*SOURCE MATERIAL*.
====
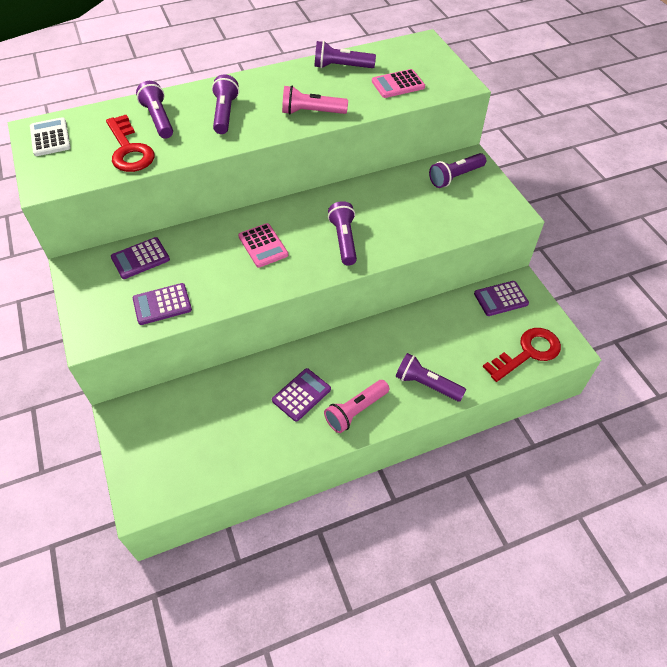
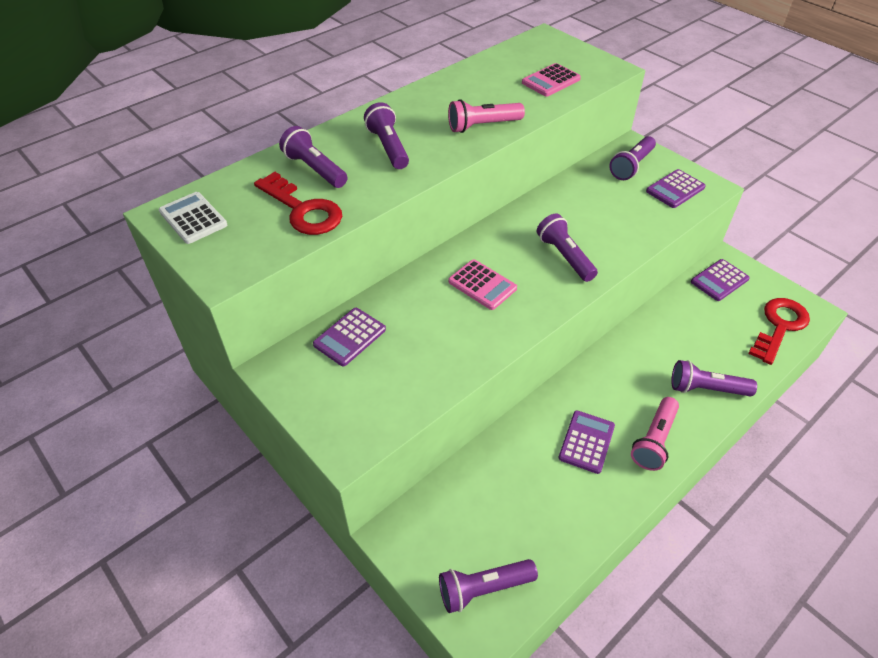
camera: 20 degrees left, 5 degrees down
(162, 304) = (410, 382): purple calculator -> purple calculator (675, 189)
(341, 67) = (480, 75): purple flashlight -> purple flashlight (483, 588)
====
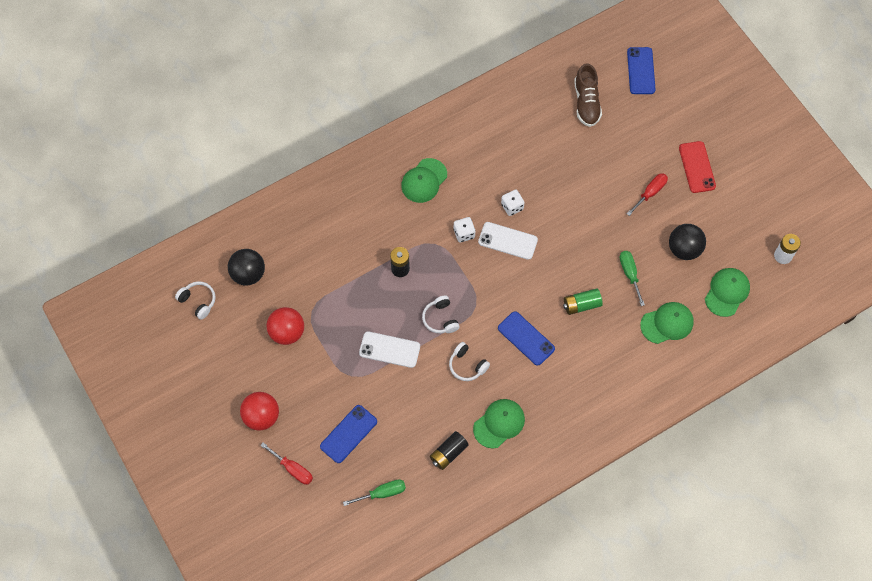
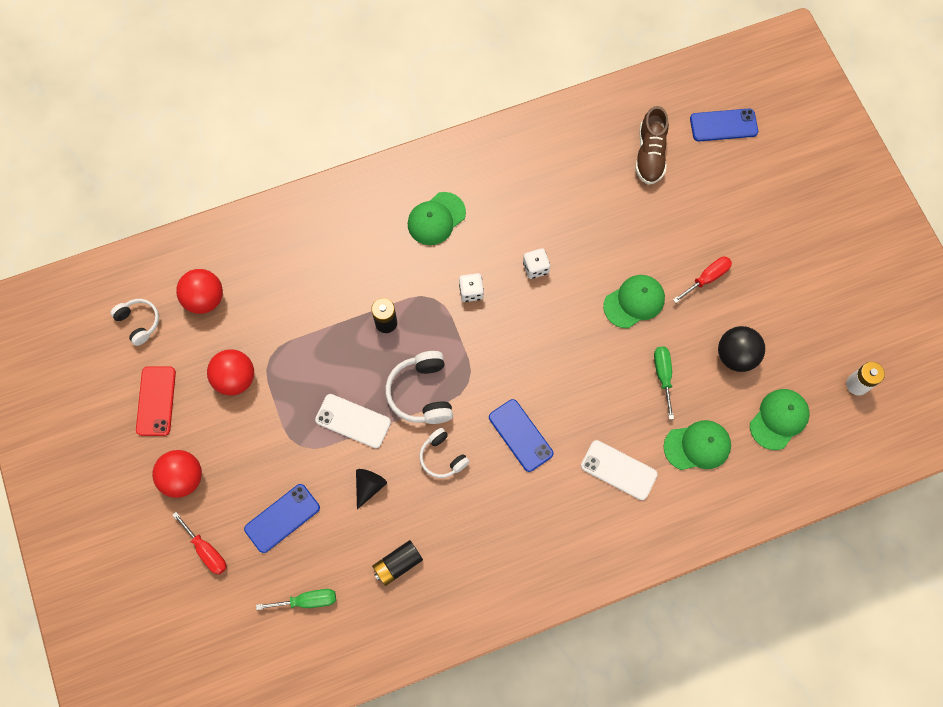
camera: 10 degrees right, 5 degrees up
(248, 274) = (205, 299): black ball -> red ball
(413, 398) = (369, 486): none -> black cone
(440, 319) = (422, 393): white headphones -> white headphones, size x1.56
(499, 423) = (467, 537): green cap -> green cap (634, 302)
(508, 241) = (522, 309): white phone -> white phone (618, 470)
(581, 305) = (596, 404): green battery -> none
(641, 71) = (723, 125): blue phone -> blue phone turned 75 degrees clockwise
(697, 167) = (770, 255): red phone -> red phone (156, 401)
====
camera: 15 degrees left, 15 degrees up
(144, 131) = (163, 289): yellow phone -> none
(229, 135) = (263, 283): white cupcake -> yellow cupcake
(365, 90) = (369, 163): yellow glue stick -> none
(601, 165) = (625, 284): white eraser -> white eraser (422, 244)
====
*WHAT TO DO*. Return exactly the lines above from the line that has "camera: 20 degrees left, 5 degrees down" through the line that has "(341, 67) = (480, 75): purple", inclusive, and nothing else.

*EXPECTED ANSWER*.
camera: 20 degrees left, 5 degrees down
(162, 304) = (410, 382): purple calculator -> purple calculator (675, 189)
(341, 67) = (480, 75): purple flashlight -> purple flashlight (483, 588)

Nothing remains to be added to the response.